TASK BRIEF: The records below are to be reproduced exactly, with the pictures left out.

++++++

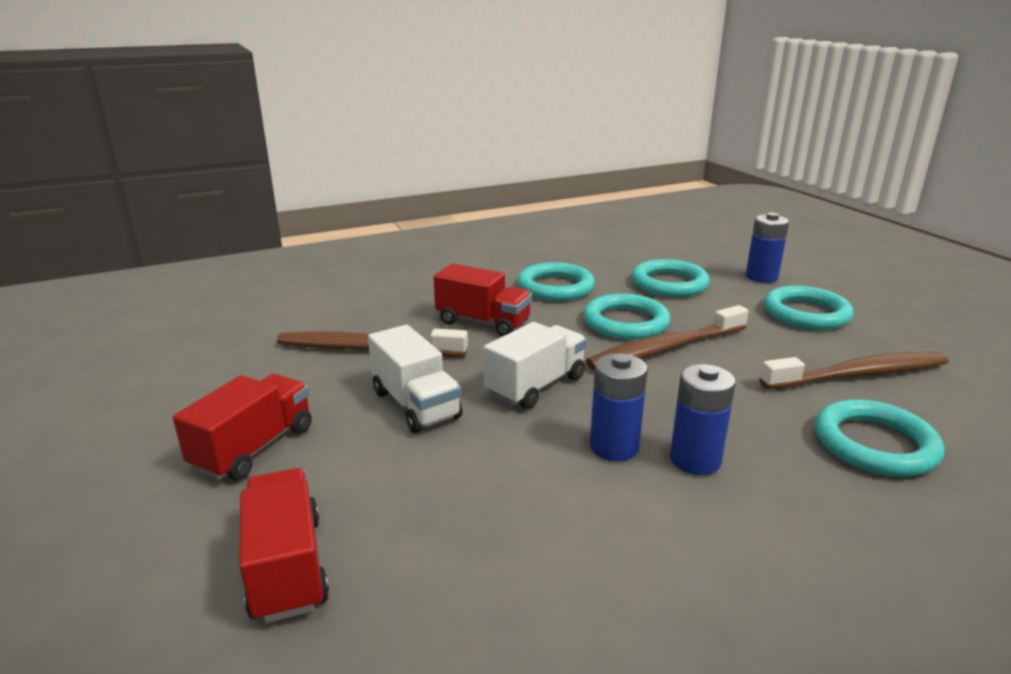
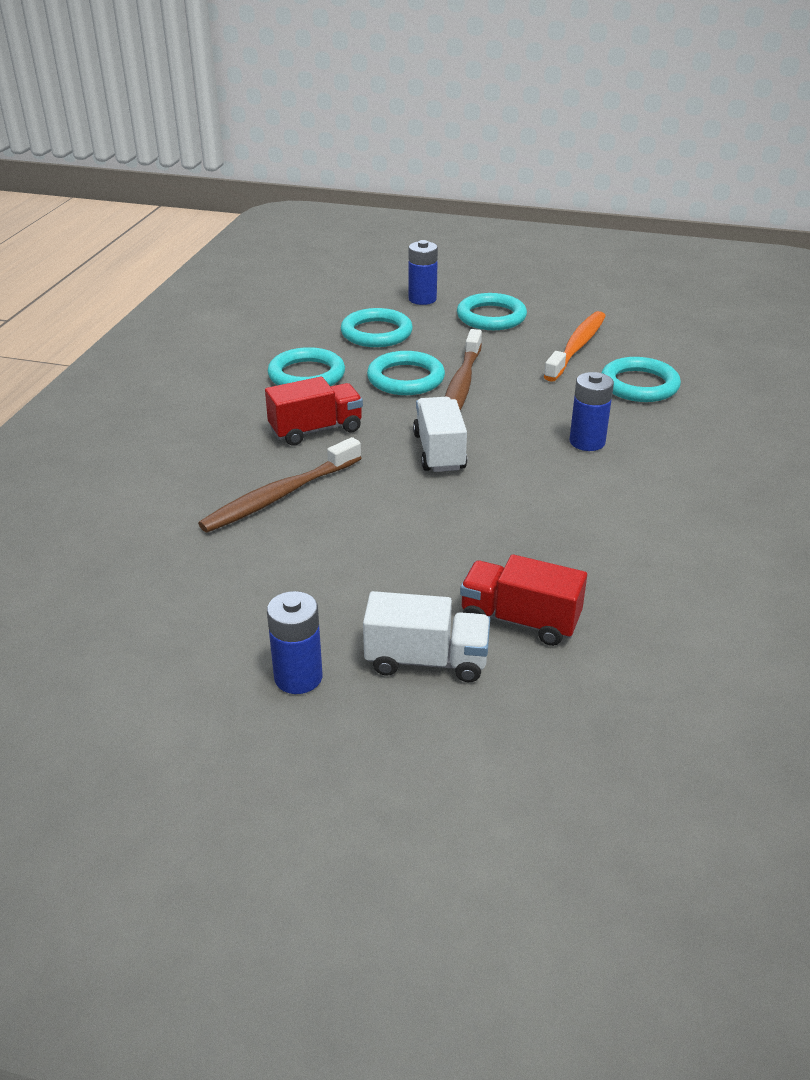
camera: 50 degrees left, 10 degrees up
(254, 448) = (363, 594): red truck -> none
(415, 405) = (397, 507): white truck -> white truck (426, 660)
(614, 447) = (543, 460): blue battery -> blue battery (298, 677)
(859, 374) = (576, 347): brown toothbrush -> orange toothbrush

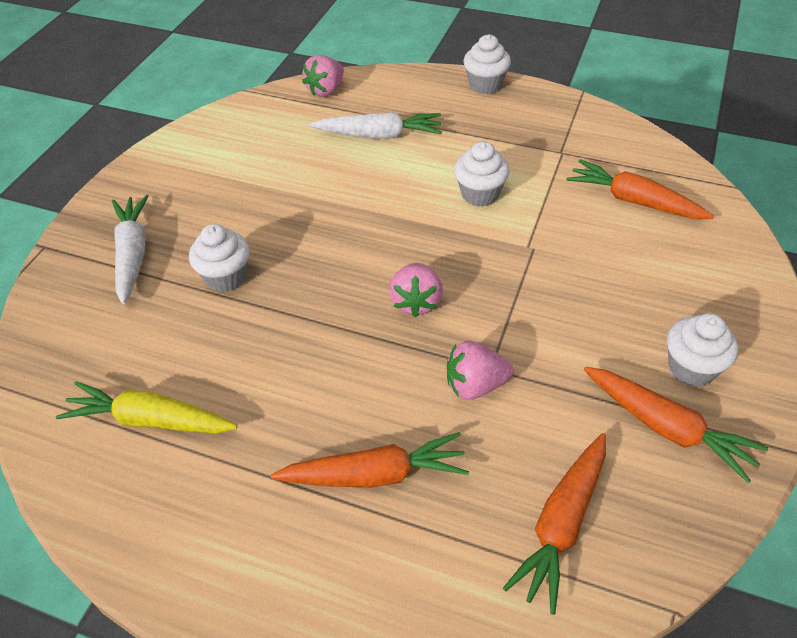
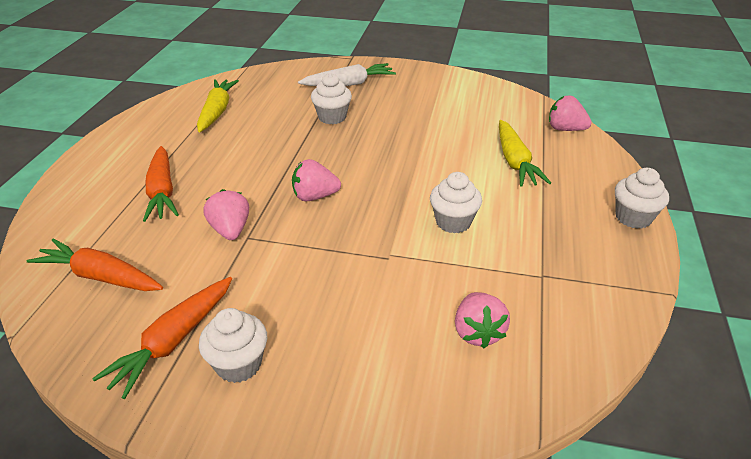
camera: 80 degrees right, 10 degrees down
(379, 135) = (515, 161): white carrot -> yellow carrot
(634, 201) = (477, 332): orange carrot -> pink strawberry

++++++

EXERCISE RESPONSE:
camera: 50 degrees left, 10 degrees up
(254, 448) = (363, 594): red truck -> none
(415, 405) = (397, 507): white truck -> white truck (426, 660)
(614, 447) = (543, 460): blue battery -> blue battery (298, 677)
(859, 374) = (576, 347): brown toothbrush -> orange toothbrush

camera: 80 degrees right, 10 degrees down
(379, 135) = (515, 161): white carrot -> yellow carrot
(634, 201) = (477, 332): orange carrot -> pink strawberry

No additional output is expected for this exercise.